To do: List every line in the records below that contains the string "kern", copying each such line in full. Count only matches in the same case.
* * *
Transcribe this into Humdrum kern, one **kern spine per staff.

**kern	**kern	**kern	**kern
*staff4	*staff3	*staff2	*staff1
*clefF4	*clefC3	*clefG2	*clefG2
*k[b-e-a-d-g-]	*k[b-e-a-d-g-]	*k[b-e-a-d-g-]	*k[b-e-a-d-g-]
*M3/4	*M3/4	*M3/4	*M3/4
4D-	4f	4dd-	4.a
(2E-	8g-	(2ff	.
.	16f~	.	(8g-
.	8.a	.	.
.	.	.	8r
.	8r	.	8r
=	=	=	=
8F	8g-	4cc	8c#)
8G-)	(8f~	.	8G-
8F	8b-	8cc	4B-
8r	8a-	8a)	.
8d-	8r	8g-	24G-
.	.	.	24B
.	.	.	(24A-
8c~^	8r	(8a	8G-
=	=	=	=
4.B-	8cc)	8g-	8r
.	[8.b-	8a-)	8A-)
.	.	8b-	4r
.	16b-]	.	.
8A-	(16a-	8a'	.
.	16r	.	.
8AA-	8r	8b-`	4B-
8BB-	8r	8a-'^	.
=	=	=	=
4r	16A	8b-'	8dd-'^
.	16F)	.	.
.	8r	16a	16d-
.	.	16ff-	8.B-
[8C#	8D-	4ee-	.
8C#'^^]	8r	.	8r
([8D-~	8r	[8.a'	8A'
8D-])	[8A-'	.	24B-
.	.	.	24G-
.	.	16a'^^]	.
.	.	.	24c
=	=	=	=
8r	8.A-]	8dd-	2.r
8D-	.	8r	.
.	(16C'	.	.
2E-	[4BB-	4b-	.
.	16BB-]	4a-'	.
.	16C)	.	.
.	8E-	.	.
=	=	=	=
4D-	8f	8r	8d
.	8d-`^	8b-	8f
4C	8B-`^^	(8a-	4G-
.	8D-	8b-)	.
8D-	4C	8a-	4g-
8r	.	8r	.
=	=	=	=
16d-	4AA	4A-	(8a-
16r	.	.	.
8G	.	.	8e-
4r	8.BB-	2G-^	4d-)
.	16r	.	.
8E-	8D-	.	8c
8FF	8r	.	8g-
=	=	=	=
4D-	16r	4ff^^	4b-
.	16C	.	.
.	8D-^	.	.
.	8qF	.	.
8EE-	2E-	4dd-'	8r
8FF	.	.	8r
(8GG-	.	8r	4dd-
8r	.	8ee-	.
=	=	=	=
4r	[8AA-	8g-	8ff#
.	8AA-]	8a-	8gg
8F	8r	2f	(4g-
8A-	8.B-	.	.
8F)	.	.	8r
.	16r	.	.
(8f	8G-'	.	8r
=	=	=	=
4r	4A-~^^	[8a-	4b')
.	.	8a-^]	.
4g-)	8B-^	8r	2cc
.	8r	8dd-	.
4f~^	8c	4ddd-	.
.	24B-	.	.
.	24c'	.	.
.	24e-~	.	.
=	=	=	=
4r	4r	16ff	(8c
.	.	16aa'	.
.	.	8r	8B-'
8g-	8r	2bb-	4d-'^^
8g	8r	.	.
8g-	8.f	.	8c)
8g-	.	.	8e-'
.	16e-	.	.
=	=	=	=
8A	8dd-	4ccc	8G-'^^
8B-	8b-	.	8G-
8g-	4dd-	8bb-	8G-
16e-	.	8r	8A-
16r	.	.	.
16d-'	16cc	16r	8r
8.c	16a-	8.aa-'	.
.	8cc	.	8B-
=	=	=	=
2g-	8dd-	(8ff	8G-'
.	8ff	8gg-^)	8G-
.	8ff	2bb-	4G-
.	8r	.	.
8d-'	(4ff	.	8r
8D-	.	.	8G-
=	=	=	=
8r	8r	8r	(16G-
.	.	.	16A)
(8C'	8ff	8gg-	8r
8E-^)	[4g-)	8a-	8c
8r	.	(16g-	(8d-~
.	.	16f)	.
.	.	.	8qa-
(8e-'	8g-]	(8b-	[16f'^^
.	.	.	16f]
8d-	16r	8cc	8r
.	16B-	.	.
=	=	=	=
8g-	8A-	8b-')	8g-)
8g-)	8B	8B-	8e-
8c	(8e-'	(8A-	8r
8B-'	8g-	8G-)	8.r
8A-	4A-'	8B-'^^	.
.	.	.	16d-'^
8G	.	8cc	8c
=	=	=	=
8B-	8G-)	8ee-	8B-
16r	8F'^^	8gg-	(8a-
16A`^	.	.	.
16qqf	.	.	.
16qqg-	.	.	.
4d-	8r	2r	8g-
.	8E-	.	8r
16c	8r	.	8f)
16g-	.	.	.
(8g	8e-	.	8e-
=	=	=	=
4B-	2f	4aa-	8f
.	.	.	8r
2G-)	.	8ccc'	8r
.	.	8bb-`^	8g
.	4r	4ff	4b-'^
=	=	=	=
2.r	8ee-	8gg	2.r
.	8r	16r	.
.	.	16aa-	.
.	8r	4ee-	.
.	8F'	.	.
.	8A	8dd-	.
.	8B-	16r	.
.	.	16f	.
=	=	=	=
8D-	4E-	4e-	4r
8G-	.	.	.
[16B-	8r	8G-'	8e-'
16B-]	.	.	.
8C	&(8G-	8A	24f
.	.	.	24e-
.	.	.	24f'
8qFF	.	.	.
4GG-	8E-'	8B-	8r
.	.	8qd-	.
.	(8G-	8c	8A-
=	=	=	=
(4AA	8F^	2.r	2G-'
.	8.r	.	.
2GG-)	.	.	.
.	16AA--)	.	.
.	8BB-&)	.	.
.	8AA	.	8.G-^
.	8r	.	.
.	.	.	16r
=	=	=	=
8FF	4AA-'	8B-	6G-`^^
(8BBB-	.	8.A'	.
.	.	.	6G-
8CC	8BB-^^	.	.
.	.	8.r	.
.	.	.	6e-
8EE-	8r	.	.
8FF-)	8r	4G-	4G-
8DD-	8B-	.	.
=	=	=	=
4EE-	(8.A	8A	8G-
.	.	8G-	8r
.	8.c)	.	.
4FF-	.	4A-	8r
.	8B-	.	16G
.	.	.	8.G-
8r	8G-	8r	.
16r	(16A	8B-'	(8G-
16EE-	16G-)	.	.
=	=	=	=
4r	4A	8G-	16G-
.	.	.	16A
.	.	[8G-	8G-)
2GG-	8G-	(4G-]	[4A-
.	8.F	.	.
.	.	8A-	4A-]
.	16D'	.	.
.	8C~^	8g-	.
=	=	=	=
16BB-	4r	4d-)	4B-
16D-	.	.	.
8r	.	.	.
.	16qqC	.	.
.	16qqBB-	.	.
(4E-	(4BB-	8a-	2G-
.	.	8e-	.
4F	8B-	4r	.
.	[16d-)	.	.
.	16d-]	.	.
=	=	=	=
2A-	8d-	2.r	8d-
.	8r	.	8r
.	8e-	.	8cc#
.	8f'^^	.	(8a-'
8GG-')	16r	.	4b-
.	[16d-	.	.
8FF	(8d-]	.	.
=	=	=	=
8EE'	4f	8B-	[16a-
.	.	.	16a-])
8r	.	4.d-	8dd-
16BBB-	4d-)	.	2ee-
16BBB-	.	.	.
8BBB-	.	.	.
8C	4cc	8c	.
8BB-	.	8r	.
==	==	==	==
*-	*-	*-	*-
* * *
The solution:
Transcribe this into Humdrum kern, one **kern spine per staff.
**kern	**kern	**kern	**kern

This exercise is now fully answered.